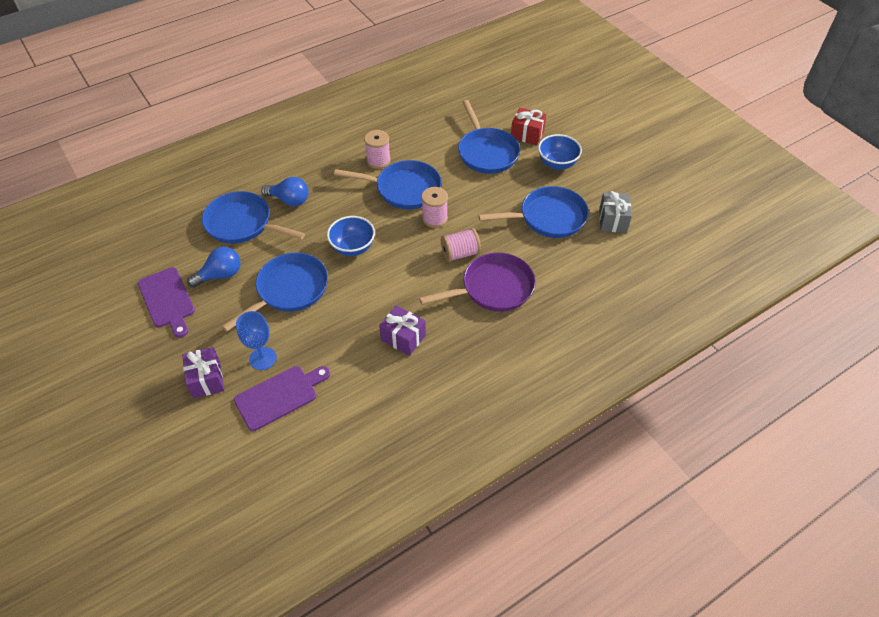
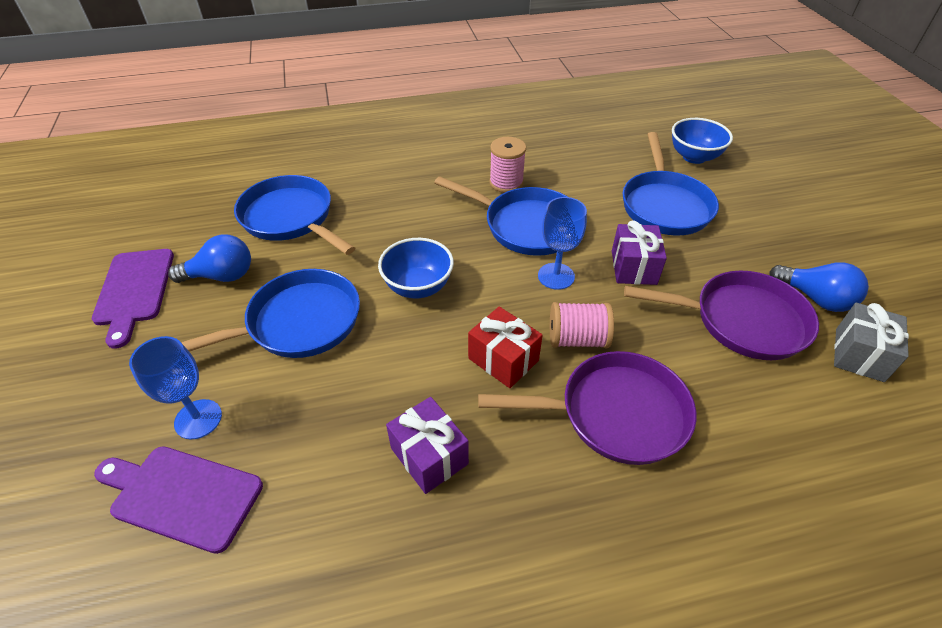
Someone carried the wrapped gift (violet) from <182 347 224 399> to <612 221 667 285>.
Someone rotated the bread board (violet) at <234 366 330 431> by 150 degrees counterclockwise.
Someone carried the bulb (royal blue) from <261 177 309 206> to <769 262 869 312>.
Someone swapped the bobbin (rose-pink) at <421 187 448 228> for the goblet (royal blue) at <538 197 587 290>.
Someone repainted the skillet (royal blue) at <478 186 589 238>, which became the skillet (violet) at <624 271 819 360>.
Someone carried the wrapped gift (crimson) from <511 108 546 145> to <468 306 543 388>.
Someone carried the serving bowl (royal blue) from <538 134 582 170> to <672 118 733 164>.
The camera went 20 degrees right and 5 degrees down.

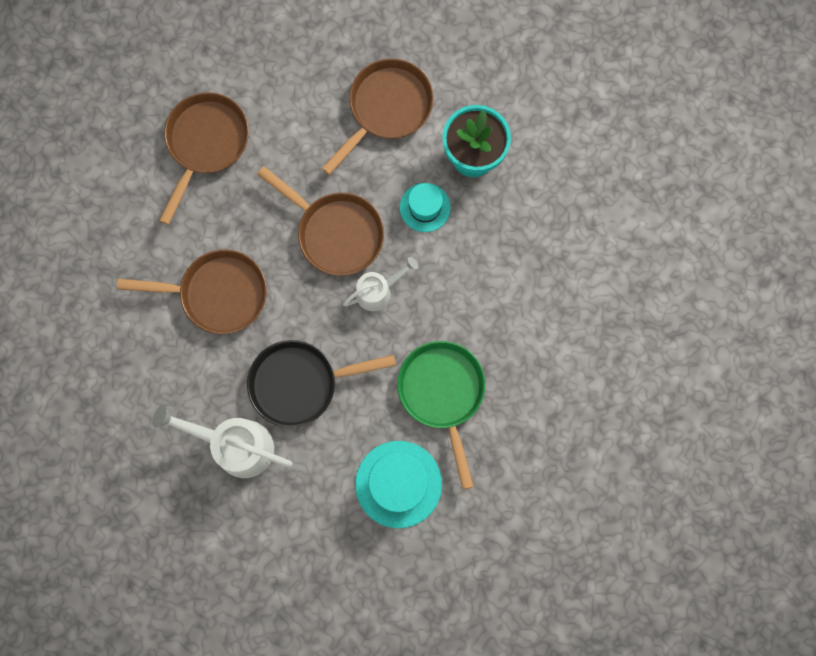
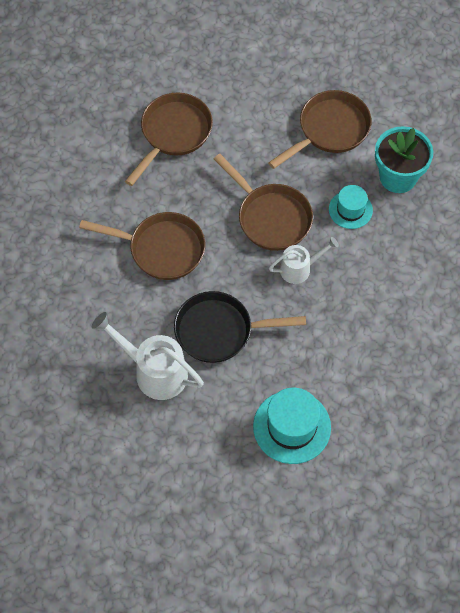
Someone took away the skillet (leaf-green) at <397 341 485 490>.
The camera went 10 degrees right and 15 degrees down.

====================

## ASSIGNED TASK
Could the material above be given again exactly, pictures excluded?

## RESPONSE
Someone carried the wrapped gift (violet) from <182 347 224 399> to <612 221 667 285>.
Someone rotated the bread board (violet) at <234 366 330 431> by 150 degrees counterclockwise.
Someone carried the bulb (royal blue) from <261 177 309 206> to <769 262 869 312>.
Someone swapped the bobbin (rose-pink) at <421 187 448 228> for the goblet (royal blue) at <538 197 587 290>.
Someone repainted the skillet (royal blue) at <478 186 589 238>, which became the skillet (violet) at <624 271 819 360>.
Someone carried the wrapped gift (crimson) from <511 108 546 145> to <468 306 543 388>.
Someone carried the serving bowl (royal blue) from <538 134 582 170> to <672 118 733 164>.
The camera went 20 degrees right and 5 degrees down.

Someone took away the skillet (leaf-green) at <397 341 485 490>.
The camera went 10 degrees right and 15 degrees down.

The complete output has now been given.